▸ **WHAT THIS TASK INVOLVES**
Your output must match the data word for word, with every line included.

▸ **LISTED RECORDS**
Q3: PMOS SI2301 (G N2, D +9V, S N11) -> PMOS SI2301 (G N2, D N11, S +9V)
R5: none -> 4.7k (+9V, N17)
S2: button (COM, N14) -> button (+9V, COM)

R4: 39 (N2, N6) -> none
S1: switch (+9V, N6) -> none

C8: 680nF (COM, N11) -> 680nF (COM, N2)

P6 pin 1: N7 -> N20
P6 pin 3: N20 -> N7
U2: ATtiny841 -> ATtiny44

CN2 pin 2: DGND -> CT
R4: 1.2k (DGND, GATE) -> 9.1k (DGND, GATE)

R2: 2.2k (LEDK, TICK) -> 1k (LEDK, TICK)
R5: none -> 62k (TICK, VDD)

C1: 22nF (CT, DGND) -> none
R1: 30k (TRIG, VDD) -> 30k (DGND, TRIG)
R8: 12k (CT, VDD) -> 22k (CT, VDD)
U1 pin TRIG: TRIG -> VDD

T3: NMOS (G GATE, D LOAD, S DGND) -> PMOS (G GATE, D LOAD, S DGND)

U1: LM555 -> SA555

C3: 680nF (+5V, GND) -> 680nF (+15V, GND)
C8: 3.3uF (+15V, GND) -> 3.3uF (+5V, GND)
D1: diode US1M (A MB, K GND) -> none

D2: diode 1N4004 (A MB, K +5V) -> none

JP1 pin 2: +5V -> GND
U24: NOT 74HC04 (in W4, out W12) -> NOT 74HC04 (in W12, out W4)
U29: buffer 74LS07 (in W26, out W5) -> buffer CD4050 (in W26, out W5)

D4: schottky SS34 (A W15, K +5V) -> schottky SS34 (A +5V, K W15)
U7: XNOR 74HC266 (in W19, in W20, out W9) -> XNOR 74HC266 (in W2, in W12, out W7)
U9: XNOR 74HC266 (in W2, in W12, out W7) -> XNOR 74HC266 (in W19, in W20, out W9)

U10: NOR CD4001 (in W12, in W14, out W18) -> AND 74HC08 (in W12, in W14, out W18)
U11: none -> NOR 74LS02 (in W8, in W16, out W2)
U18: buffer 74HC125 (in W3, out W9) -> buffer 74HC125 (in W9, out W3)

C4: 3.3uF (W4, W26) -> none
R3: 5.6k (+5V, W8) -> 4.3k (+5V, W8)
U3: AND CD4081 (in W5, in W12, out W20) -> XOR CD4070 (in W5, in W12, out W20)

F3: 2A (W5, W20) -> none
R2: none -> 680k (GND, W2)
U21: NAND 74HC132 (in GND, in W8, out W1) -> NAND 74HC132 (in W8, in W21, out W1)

▸ **OUTPUT FOR THIS EXERCISE**
Q3: PMOS SI2301 (G N2, D +9V, S N11) -> PMOS SI2301 (G N2, D N11, S +9V)
R5: none -> 4.7k (+9V, N17)
S2: button (COM, N14) -> button (+9V, COM)

R4: 39 (N2, N6) -> none
S1: switch (+9V, N6) -> none

C8: 680nF (COM, N11) -> 680nF (COM, N2)

P6 pin 1: N7 -> N20
P6 pin 3: N20 -> N7
U2: ATtiny841 -> ATtiny44

CN2 pin 2: DGND -> CT
R4: 1.2k (DGND, GATE) -> 9.1k (DGND, GATE)

R2: 2.2k (LEDK, TICK) -> 1k (LEDK, TICK)
R5: none -> 62k (TICK, VDD)

C1: 22nF (CT, DGND) -> none
R1: 30k (TRIG, VDD) -> 30k (DGND, TRIG)
R8: 12k (CT, VDD) -> 22k (CT, VDD)
U1 pin TRIG: TRIG -> VDD

T3: NMOS (G GATE, D LOAD, S DGND) -> PMOS (G GATE, D LOAD, S DGND)

U1: LM555 -> SA555

C3: 680nF (+5V, GND) -> 680nF (+15V, GND)
C8: 3.3uF (+15V, GND) -> 3.3uF (+5V, GND)
D1: diode US1M (A MB, K GND) -> none

D2: diode 1N4004 (A MB, K +5V) -> none

JP1 pin 2: +5V -> GND
U24: NOT 74HC04 (in W4, out W12) -> NOT 74HC04 (in W12, out W4)
U29: buffer 74LS07 (in W26, out W5) -> buffer CD4050 (in W26, out W5)

D4: schottky SS34 (A W15, K +5V) -> schottky SS34 (A +5V, K W15)
U7: XNOR 74HC266 (in W19, in W20, out W9) -> XNOR 74HC266 (in W2, in W12, out W7)
U9: XNOR 74HC266 (in W2, in W12, out W7) -> XNOR 74HC266 (in W19, in W20, out W9)

U10: NOR CD4001 (in W12, in W14, out W18) -> AND 74HC08 (in W12, in W14, out W18)
U11: none -> NOR 74LS02 (in W8, in W16, out W2)
U18: buffer 74HC125 (in W3, out W9) -> buffer 74HC125 (in W9, out W3)

C4: 3.3uF (W4, W26) -> none
R3: 5.6k (+5V, W8) -> 4.3k (+5V, W8)
U3: AND CD4081 (in W5, in W12, out W20) -> XOR CD4070 (in W5, in W12, out W20)

F3: 2A (W5, W20) -> none
R2: none -> 680k (GND, W2)
U21: NAND 74HC132 (in GND, in W8, out W1) -> NAND 74HC132 (in W8, in W21, out W1)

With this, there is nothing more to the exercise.